● **PROBLEM DESCRIPTION**: Pull out every line below that contains the word "concrete". Only matches with the same capitalization count.

━━━━━ INPUT RECORDS ━━━━━

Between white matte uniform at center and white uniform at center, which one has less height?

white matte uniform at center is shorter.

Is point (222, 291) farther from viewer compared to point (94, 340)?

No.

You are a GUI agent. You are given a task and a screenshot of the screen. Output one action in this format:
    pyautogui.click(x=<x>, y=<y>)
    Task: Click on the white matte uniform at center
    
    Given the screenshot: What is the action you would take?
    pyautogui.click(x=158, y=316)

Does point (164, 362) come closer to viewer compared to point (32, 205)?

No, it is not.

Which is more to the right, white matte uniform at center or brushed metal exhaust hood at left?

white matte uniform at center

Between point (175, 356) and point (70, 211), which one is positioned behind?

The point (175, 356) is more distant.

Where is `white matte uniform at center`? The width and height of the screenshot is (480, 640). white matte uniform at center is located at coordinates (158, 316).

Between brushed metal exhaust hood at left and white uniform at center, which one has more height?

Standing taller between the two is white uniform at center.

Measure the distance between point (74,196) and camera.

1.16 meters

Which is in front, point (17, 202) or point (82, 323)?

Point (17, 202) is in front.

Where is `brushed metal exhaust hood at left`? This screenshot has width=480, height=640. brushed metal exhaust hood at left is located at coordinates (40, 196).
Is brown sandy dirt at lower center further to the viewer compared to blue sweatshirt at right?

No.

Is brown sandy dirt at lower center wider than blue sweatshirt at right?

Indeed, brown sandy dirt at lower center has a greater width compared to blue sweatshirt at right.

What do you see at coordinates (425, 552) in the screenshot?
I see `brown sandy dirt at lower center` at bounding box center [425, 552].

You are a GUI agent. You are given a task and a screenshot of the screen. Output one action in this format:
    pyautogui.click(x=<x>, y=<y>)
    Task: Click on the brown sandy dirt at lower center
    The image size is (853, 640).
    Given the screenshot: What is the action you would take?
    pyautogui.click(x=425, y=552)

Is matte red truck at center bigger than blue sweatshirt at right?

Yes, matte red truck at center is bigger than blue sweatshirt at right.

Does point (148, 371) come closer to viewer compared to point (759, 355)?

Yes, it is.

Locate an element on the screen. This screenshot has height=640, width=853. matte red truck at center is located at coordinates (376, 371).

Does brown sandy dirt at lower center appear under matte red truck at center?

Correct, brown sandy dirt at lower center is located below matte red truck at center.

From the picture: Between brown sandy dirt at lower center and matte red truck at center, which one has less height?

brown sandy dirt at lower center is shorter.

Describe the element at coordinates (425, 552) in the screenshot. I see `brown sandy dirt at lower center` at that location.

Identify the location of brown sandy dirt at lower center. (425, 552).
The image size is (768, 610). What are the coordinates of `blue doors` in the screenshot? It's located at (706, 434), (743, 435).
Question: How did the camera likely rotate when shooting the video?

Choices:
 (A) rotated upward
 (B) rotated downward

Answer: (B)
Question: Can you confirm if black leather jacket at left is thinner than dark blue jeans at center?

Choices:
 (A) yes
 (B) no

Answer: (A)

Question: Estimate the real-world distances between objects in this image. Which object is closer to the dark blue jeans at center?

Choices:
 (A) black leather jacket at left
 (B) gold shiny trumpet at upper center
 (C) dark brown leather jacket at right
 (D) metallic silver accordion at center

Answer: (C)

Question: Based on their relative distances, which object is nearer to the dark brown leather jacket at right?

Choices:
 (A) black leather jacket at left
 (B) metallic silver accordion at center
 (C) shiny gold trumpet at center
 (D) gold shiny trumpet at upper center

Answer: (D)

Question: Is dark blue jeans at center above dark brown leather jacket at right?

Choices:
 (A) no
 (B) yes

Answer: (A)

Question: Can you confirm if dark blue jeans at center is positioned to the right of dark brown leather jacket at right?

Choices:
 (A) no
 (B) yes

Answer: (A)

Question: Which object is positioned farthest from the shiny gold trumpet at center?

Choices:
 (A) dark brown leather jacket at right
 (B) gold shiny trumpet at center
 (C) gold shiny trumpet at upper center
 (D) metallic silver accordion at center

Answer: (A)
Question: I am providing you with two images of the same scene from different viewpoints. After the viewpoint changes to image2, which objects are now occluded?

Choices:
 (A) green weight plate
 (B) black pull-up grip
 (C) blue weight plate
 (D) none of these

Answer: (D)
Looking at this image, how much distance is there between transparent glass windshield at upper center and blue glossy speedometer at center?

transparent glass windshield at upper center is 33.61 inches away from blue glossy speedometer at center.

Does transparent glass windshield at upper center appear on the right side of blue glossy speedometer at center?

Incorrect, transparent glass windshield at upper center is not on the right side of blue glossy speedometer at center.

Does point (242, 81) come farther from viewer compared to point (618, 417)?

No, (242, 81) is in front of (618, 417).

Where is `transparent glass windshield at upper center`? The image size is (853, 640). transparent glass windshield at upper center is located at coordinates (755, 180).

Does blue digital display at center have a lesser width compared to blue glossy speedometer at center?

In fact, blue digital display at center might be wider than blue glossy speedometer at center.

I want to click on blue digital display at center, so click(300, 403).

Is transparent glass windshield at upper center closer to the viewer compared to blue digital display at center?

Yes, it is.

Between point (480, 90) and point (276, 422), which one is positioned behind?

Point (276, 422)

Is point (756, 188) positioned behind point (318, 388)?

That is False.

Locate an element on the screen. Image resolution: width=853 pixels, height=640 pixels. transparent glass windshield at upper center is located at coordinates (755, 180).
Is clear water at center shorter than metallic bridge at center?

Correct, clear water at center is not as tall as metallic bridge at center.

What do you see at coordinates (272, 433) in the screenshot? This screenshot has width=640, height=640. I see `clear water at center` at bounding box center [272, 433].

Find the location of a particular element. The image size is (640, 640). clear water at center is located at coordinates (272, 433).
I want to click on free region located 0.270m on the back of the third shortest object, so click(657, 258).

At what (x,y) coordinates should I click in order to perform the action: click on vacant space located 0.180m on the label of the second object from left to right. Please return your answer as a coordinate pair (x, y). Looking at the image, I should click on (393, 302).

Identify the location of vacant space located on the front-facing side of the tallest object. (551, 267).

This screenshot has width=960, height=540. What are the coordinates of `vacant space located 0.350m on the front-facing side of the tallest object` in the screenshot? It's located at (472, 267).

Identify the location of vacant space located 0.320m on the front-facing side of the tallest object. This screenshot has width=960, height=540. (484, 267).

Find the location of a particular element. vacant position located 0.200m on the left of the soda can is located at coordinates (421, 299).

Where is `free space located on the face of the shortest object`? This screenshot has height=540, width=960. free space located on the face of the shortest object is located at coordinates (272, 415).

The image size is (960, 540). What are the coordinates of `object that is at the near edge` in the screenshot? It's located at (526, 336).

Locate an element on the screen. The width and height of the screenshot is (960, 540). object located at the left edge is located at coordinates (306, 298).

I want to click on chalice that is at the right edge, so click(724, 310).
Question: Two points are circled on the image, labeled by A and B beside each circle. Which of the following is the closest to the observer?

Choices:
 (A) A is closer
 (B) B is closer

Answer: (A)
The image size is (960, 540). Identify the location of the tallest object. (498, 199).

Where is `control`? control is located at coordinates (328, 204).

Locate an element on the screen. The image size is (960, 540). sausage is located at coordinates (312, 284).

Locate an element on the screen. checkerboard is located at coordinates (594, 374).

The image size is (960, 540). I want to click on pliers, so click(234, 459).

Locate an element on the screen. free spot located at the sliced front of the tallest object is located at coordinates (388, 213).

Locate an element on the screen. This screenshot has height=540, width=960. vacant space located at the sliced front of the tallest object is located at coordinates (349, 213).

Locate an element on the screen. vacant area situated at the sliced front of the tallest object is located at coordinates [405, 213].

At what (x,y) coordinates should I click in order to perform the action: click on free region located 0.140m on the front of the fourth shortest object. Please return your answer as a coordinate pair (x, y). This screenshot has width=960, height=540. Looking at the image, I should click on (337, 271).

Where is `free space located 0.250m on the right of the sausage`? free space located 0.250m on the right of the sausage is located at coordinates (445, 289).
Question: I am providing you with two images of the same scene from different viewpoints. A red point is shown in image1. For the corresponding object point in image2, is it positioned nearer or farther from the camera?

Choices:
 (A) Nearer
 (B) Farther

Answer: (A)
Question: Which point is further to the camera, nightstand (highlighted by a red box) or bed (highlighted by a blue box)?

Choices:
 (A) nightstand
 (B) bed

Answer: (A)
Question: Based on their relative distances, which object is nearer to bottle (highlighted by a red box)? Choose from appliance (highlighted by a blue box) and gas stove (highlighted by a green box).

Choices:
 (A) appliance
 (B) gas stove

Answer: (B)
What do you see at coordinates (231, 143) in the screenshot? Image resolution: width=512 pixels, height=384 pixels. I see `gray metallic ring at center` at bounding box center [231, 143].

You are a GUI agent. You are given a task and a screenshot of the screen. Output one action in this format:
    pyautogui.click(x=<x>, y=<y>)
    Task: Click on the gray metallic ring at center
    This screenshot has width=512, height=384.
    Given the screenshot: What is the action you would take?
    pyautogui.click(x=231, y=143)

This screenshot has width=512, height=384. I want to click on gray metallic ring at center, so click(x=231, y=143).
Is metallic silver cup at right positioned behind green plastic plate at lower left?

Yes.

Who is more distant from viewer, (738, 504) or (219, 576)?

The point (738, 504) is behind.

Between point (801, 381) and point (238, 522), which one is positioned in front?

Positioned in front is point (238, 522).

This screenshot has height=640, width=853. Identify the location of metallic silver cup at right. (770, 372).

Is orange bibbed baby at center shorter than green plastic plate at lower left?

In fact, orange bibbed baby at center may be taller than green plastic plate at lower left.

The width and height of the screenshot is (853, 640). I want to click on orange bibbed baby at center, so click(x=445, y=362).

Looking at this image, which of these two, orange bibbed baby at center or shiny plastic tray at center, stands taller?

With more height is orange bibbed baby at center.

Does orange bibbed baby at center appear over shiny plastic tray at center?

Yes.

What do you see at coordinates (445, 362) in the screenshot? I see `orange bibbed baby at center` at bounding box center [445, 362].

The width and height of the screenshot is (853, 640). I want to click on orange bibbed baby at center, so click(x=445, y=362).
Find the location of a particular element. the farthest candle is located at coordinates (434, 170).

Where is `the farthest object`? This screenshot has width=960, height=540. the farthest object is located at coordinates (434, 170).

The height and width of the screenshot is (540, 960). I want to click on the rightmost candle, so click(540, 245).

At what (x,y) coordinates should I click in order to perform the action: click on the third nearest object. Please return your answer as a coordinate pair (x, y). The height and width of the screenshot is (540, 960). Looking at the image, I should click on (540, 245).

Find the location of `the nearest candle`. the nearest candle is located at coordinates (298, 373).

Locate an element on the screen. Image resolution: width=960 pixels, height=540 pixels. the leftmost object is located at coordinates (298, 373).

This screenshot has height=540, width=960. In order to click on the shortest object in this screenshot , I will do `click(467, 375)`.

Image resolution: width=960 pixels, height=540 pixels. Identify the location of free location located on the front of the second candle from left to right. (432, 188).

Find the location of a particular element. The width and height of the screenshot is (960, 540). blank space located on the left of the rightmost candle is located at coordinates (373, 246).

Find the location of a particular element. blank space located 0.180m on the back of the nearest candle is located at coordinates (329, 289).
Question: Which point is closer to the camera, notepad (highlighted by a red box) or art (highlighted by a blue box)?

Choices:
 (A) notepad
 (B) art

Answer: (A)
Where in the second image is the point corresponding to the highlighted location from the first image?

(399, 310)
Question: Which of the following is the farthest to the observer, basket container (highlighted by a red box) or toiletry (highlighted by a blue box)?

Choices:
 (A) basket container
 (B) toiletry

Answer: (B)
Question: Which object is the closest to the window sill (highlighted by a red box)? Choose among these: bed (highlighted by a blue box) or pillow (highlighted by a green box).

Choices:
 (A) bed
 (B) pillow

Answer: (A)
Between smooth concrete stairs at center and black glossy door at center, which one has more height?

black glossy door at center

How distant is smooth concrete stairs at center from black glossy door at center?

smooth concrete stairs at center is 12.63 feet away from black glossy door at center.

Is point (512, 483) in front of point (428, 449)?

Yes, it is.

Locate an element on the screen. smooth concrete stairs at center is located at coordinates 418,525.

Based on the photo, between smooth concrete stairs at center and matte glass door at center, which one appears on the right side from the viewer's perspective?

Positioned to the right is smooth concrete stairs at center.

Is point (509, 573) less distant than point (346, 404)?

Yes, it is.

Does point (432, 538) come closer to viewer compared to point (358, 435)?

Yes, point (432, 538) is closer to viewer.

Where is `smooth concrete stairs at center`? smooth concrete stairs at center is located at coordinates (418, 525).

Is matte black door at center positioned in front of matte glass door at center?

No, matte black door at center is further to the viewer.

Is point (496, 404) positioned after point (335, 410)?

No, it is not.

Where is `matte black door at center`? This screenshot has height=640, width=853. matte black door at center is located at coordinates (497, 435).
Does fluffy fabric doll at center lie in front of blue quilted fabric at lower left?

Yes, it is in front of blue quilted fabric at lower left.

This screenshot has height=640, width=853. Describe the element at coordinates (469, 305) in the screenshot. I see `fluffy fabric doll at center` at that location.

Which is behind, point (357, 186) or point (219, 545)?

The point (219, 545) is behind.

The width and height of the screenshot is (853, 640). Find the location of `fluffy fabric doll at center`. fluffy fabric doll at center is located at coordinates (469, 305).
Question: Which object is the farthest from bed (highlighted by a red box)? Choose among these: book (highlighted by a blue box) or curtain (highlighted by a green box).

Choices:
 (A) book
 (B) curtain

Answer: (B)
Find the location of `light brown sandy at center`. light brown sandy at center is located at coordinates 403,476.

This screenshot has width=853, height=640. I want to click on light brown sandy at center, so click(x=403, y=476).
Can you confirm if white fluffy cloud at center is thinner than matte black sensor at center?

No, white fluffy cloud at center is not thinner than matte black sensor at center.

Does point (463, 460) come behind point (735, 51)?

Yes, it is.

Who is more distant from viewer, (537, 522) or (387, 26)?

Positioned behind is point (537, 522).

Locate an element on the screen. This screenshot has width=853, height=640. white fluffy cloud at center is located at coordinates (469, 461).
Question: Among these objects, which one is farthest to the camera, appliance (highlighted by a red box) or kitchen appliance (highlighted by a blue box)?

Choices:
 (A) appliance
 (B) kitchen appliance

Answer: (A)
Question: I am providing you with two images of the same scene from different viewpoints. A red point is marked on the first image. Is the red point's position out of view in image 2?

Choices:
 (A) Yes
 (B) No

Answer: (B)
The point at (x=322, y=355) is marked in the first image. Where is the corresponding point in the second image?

━━━━━

● **EXERCISE OUTPUT**:
Between smooth concrete stairs at center and black glossy door at center, which one has more height?
How distant is smooth concrete stairs at center from black glossy door at center?
smooth concrete stairs at center is 12.63 feet away from black glossy door at center.
Locate an element on the screen. smooth concrete stairs at center is located at coordinates 418,525.
Based on the photo, between smooth concrete stairs at center and matte glass door at center, which one appears on the right side from the viewer's perspective?
Positioned to the right is smooth concrete stairs at center.
Where is `smooth concrete stairs at center`? smooth concrete stairs at center is located at coordinates (418, 525).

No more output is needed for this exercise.